— Stated exercise —
Reproduce each of the items below verbatim, keeping every line in its original order.

— Listed entries —
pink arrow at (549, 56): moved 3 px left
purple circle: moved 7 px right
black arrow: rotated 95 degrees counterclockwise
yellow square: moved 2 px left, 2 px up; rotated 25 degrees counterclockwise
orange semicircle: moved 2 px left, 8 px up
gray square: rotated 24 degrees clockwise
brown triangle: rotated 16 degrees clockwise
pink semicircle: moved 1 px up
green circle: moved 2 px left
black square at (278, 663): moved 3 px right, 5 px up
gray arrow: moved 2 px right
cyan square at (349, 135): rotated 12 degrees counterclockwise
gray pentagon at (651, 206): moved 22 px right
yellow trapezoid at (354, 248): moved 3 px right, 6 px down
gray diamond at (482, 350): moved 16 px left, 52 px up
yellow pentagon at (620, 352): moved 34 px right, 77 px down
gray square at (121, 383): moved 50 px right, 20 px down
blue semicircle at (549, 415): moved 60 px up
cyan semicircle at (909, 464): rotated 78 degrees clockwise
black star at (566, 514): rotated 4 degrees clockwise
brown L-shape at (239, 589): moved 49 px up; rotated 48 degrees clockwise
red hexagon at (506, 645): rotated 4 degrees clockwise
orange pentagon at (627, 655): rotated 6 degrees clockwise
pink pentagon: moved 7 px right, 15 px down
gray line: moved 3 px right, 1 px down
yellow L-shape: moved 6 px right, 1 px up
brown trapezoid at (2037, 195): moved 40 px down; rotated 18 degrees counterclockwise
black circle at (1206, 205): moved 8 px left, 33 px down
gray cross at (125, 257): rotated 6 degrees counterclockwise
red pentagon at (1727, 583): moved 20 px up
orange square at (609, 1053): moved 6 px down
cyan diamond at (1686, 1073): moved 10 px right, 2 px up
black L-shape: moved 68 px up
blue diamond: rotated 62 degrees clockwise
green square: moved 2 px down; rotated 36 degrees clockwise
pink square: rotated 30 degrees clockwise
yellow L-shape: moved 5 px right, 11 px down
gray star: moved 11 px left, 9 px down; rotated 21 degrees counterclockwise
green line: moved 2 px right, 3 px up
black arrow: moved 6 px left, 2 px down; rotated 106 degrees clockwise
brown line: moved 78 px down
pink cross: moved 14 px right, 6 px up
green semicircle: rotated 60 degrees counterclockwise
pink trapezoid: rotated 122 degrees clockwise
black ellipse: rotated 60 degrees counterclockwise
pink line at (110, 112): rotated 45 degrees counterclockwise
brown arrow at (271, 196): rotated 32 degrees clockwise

— Task solution —
pink arrow at (549, 56): moved 3 px left
purple circle: moved 7 px right
black arrow: rotated 95 degrees counterclockwise
yellow square: moved 2 px left, 2 px up; rotated 25 degrees counterclockwise
orange semicircle: moved 2 px left, 8 px up
gray square: rotated 24 degrees clockwise
brown triangle: rotated 16 degrees clockwise
pink semicircle: moved 1 px up
green circle: moved 2 px left
black square at (278, 663): moved 3 px right, 5 px up
gray arrow: moved 2 px right
cyan square at (349, 135): rotated 12 degrees counterclockwise
gray pentagon at (651, 206): moved 22 px right
yellow trapezoid at (354, 248): moved 3 px right, 6 px down
gray diamond at (482, 350): moved 16 px left, 52 px up
yellow pentagon at (620, 352): moved 34 px right, 77 px down
gray square at (121, 383): moved 50 px right, 20 px down
blue semicircle at (549, 415): moved 60 px up
cyan semicircle at (909, 464): rotated 78 degrees clockwise
black star at (566, 514): rotated 4 degrees clockwise
brown L-shape at (239, 589): moved 49 px up; rotated 48 degrees clockwise
red hexagon at (506, 645): rotated 4 degrees clockwise
orange pentagon at (627, 655): rotated 6 degrees clockwise
pink pentagon: moved 7 px right, 15 px down
gray line: moved 3 px right, 1 px down
yellow L-shape: moved 6 px right, 1 px up
brown trapezoid at (2037, 195): moved 40 px down; rotated 18 degrees counterclockwise
black circle at (1206, 205): moved 8 px left, 33 px down
gray cross at (125, 257): rotated 6 degrees counterclockwise
red pentagon at (1727, 583): moved 20 px up
orange square at (609, 1053): moved 6 px down
cyan diamond at (1686, 1073): moved 10 px right, 2 px up
black L-shape: moved 68 px up
blue diamond: rotated 62 degrees clockwise
green square: moved 2 px down; rotated 36 degrees clockwise
pink square: rotated 30 degrees clockwise
yellow L-shape: moved 5 px right, 11 px down
gray star: moved 11 px left, 9 px down; rotated 21 degrees counterclockwise
green line: moved 2 px right, 3 px up
black arrow: moved 6 px left, 2 px down; rotated 106 degrees clockwise
brown line: moved 78 px down
pink cross: moved 14 px right, 6 px up
green semicircle: rotated 60 degrees counterclockwise
pink trapezoid: rotated 122 degrees clockwise
black ellipse: rotated 60 degrees counterclockwise
pink line at (110, 112): rotated 45 degrees counterclockwise
brown arrow at (271, 196): rotated 32 degrees clockwise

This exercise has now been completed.